#### Exercise goal
Omit the pictures and copy the entries exactly.

#### Data for the task
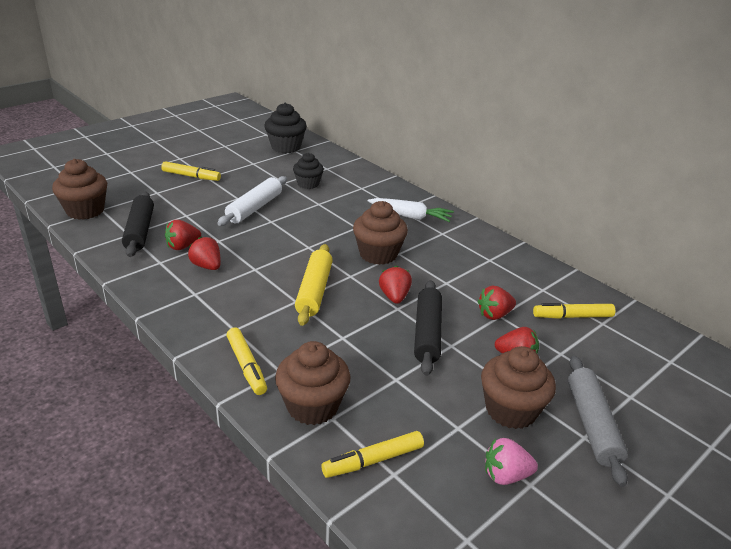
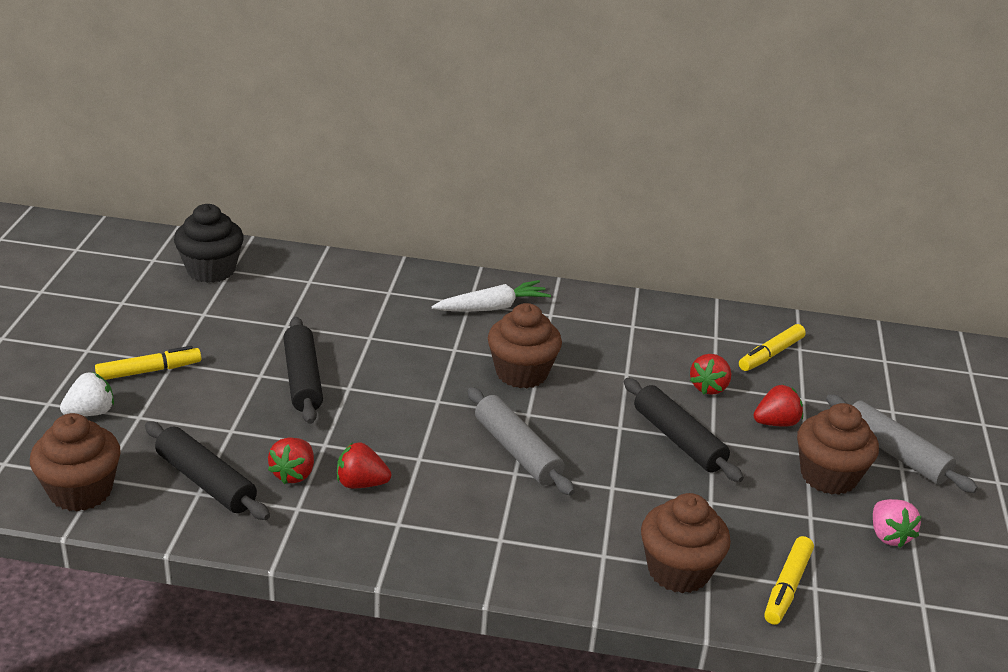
camera: 40 degrees left, 0 degrees up
(140, 182) = (90, 412): none -> white strawberry
(247, 366) = (568, 569): yellow marker -> none
(254, 208) = (302, 379): white rolling pin -> black rolling pin
(308, 184) = (319, 315): black cupcake -> none
(314, 291) = (517, 451): yellow rolling pin -> grey rolling pin
(394, 297) = (601, 415): red strawberry -> none
(505, 475) = (888, 535): pink strawberry -> pink strawberry turned 60 degrees counterclockwise

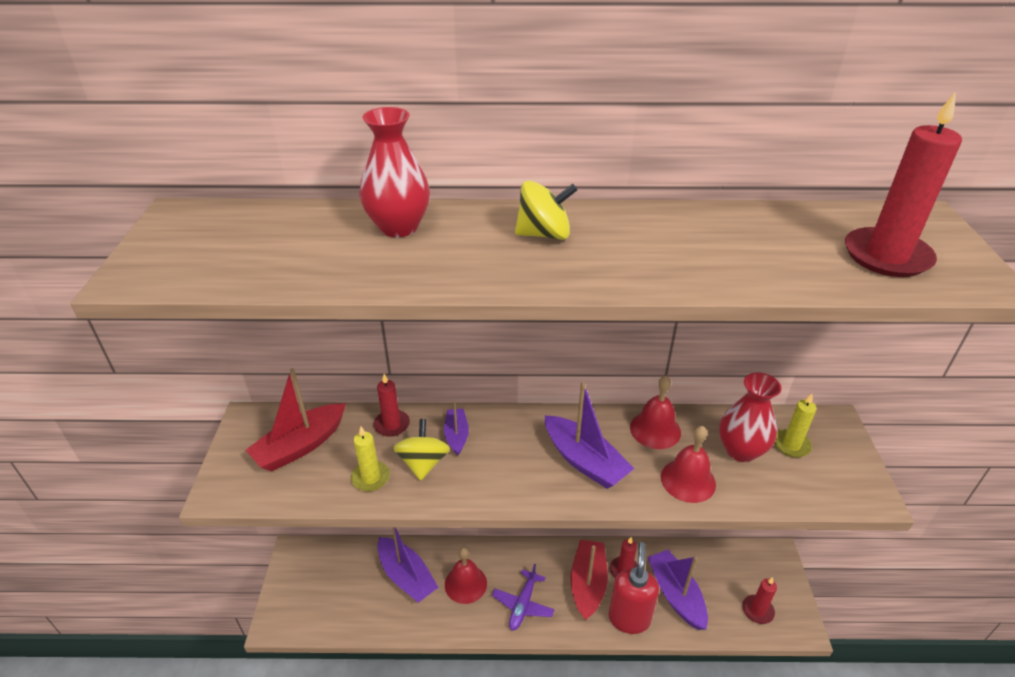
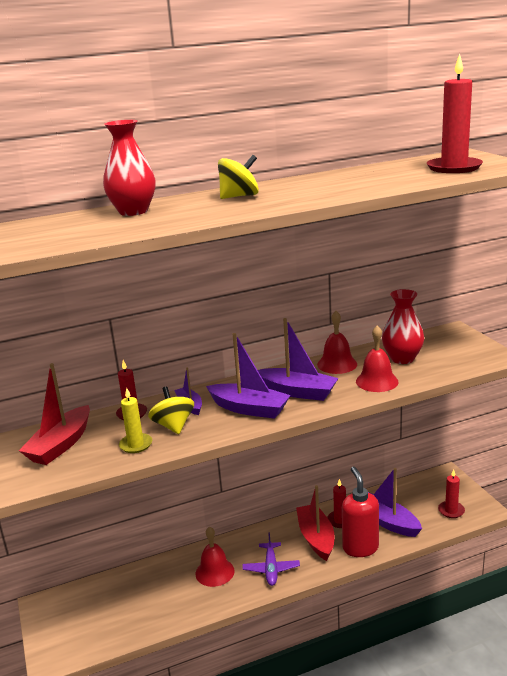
camera: 20 degrees left, 15 degrees down
(406, 576) = (159, 585): purple boat -> purple boat (249, 409)
(791, 445) = (433, 347): yellow candle -> none

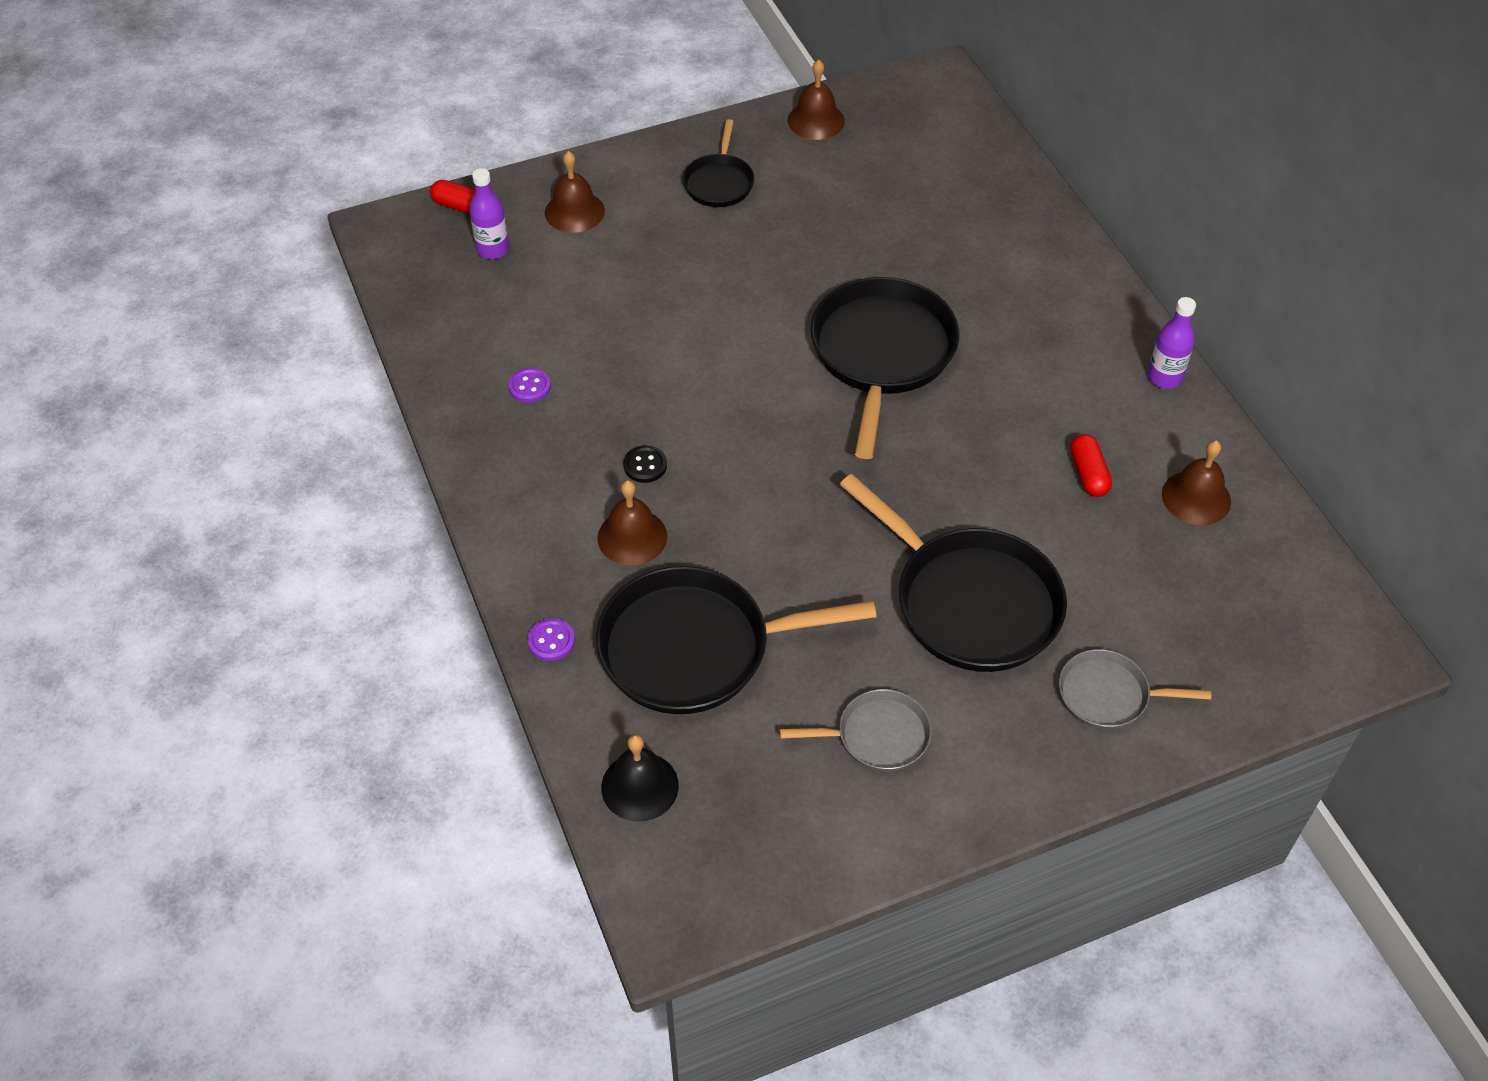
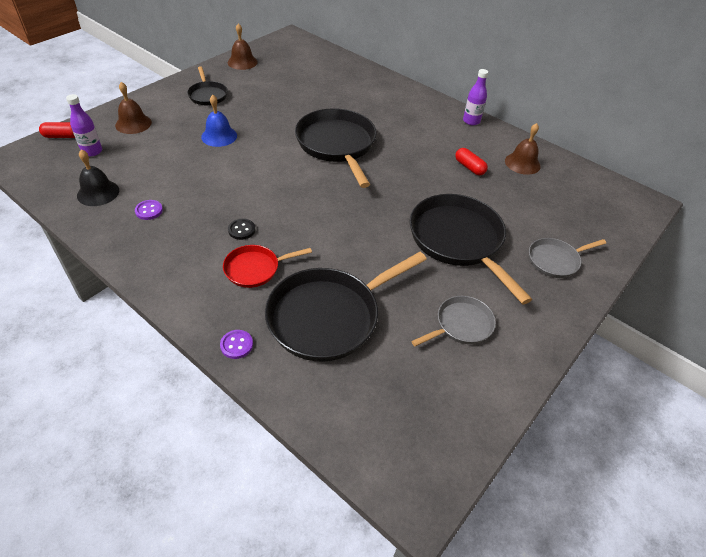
camera: 30 degrees left, 5 degrees down
(632, 537) = (255, 269): brown bell -> red pan
(639, 786) = (344, 412): black bell -> black bell (98, 193)
(696, 277) = (219, 136): none -> blue bell
(970, 602) = (458, 240): black pan -> black pan turned 135 degrees counterclockwise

#### Solved exercise
camera: 40 degrees left, 0 degrees up
(140, 182) = (90, 412): none -> white strawberry
(247, 366) = (568, 569): yellow marker -> none
(254, 208) = (302, 379): white rolling pin -> black rolling pin
(308, 184) = (319, 315): black cupcake -> none
(314, 291) = (517, 451): yellow rolling pin -> grey rolling pin
(394, 297) = (601, 415): red strawberry -> none
(505, 475) = (888, 535): pink strawberry -> pink strawberry turned 60 degrees counterclockwise

camera: 20 degrees left, 15 degrees down
(406, 576) = (159, 585): purple boat -> purple boat (249, 409)
(791, 445) = (433, 347): yellow candle -> none

camera: 30 degrees left, 5 degrees down
(632, 537) = (255, 269): brown bell -> red pan
(639, 786) = (344, 412): black bell -> black bell (98, 193)
(696, 277) = (219, 136): none -> blue bell
(970, 602) = (458, 240): black pan -> black pan turned 135 degrees counterclockwise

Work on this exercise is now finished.